Please print every one of the following rows word for word, without changing anything.
---------- RECORDS FOR THIS EXERCISE ----------
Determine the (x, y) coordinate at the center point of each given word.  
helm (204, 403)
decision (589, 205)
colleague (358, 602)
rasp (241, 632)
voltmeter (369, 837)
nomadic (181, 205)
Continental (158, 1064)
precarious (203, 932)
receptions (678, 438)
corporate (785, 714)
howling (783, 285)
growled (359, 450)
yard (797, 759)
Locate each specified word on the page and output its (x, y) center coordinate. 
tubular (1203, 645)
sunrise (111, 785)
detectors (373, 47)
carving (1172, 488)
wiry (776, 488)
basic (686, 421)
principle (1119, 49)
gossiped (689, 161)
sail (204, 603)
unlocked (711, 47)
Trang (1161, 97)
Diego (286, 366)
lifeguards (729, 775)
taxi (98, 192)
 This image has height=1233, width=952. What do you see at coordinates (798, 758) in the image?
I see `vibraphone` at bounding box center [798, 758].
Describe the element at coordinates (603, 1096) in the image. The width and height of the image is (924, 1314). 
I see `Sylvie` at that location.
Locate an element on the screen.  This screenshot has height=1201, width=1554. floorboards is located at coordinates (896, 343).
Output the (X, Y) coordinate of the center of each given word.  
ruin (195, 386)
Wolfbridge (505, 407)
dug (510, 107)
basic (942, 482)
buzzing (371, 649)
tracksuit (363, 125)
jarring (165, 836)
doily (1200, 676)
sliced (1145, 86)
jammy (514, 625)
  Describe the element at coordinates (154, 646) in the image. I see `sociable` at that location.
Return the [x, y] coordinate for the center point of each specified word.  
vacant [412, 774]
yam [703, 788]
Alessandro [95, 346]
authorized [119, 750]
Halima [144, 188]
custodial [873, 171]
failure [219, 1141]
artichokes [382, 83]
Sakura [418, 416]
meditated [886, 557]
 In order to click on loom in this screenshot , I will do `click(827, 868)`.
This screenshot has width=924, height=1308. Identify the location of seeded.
----------
FULL SOLUTION:
Determine the (x, y) coordinate at the center point of each given word.  
helm (204, 403)
decision (589, 205)
colleague (358, 602)
rasp (241, 632)
voltmeter (369, 837)
nomadic (181, 205)
Continental (158, 1064)
precarious (203, 932)
receptions (678, 438)
corporate (785, 714)
howling (783, 285)
growled (359, 450)
yard (797, 759)
Locate each specified word on the page and output its (x, y) center coordinate. 
tubular (1203, 645)
sunrise (111, 785)
detectors (373, 47)
carving (1172, 488)
wiry (776, 488)
basic (686, 421)
principle (1119, 49)
gossiped (689, 161)
sail (204, 603)
unlocked (711, 47)
Trang (1161, 97)
Diego (286, 366)
lifeguards (729, 775)
taxi (98, 192)
 This image has height=1233, width=952. What do you see at coordinates (798, 758) in the image?
I see `vibraphone` at bounding box center [798, 758].
Describe the element at coordinates (603, 1096) in the image. The width and height of the image is (924, 1314). 
I see `Sylvie` at that location.
Locate an element on the screen.  This screenshot has height=1201, width=1554. floorboards is located at coordinates (896, 343).
Output the (X, Y) coordinate of the center of each given word.  
ruin (195, 386)
Wolfbridge (505, 407)
dug (510, 107)
basic (942, 482)
buzzing (371, 649)
tracksuit (363, 125)
jarring (165, 836)
doily (1200, 676)
sliced (1145, 86)
jammy (514, 625)
  Describe the element at coordinates (154, 646) in the image. I see `sociable` at that location.
Return the [x, y] coordinate for the center point of each specified word.  
vacant [412, 774]
yam [703, 788]
Alessandro [95, 346]
authorized [119, 750]
Halima [144, 188]
custodial [873, 171]
failure [219, 1141]
artichokes [382, 83]
Sakura [418, 416]
meditated [886, 557]
 In order to click on loom in this screenshot , I will do `click(827, 868)`.
This screenshot has width=924, height=1308. Identify the location of seeded.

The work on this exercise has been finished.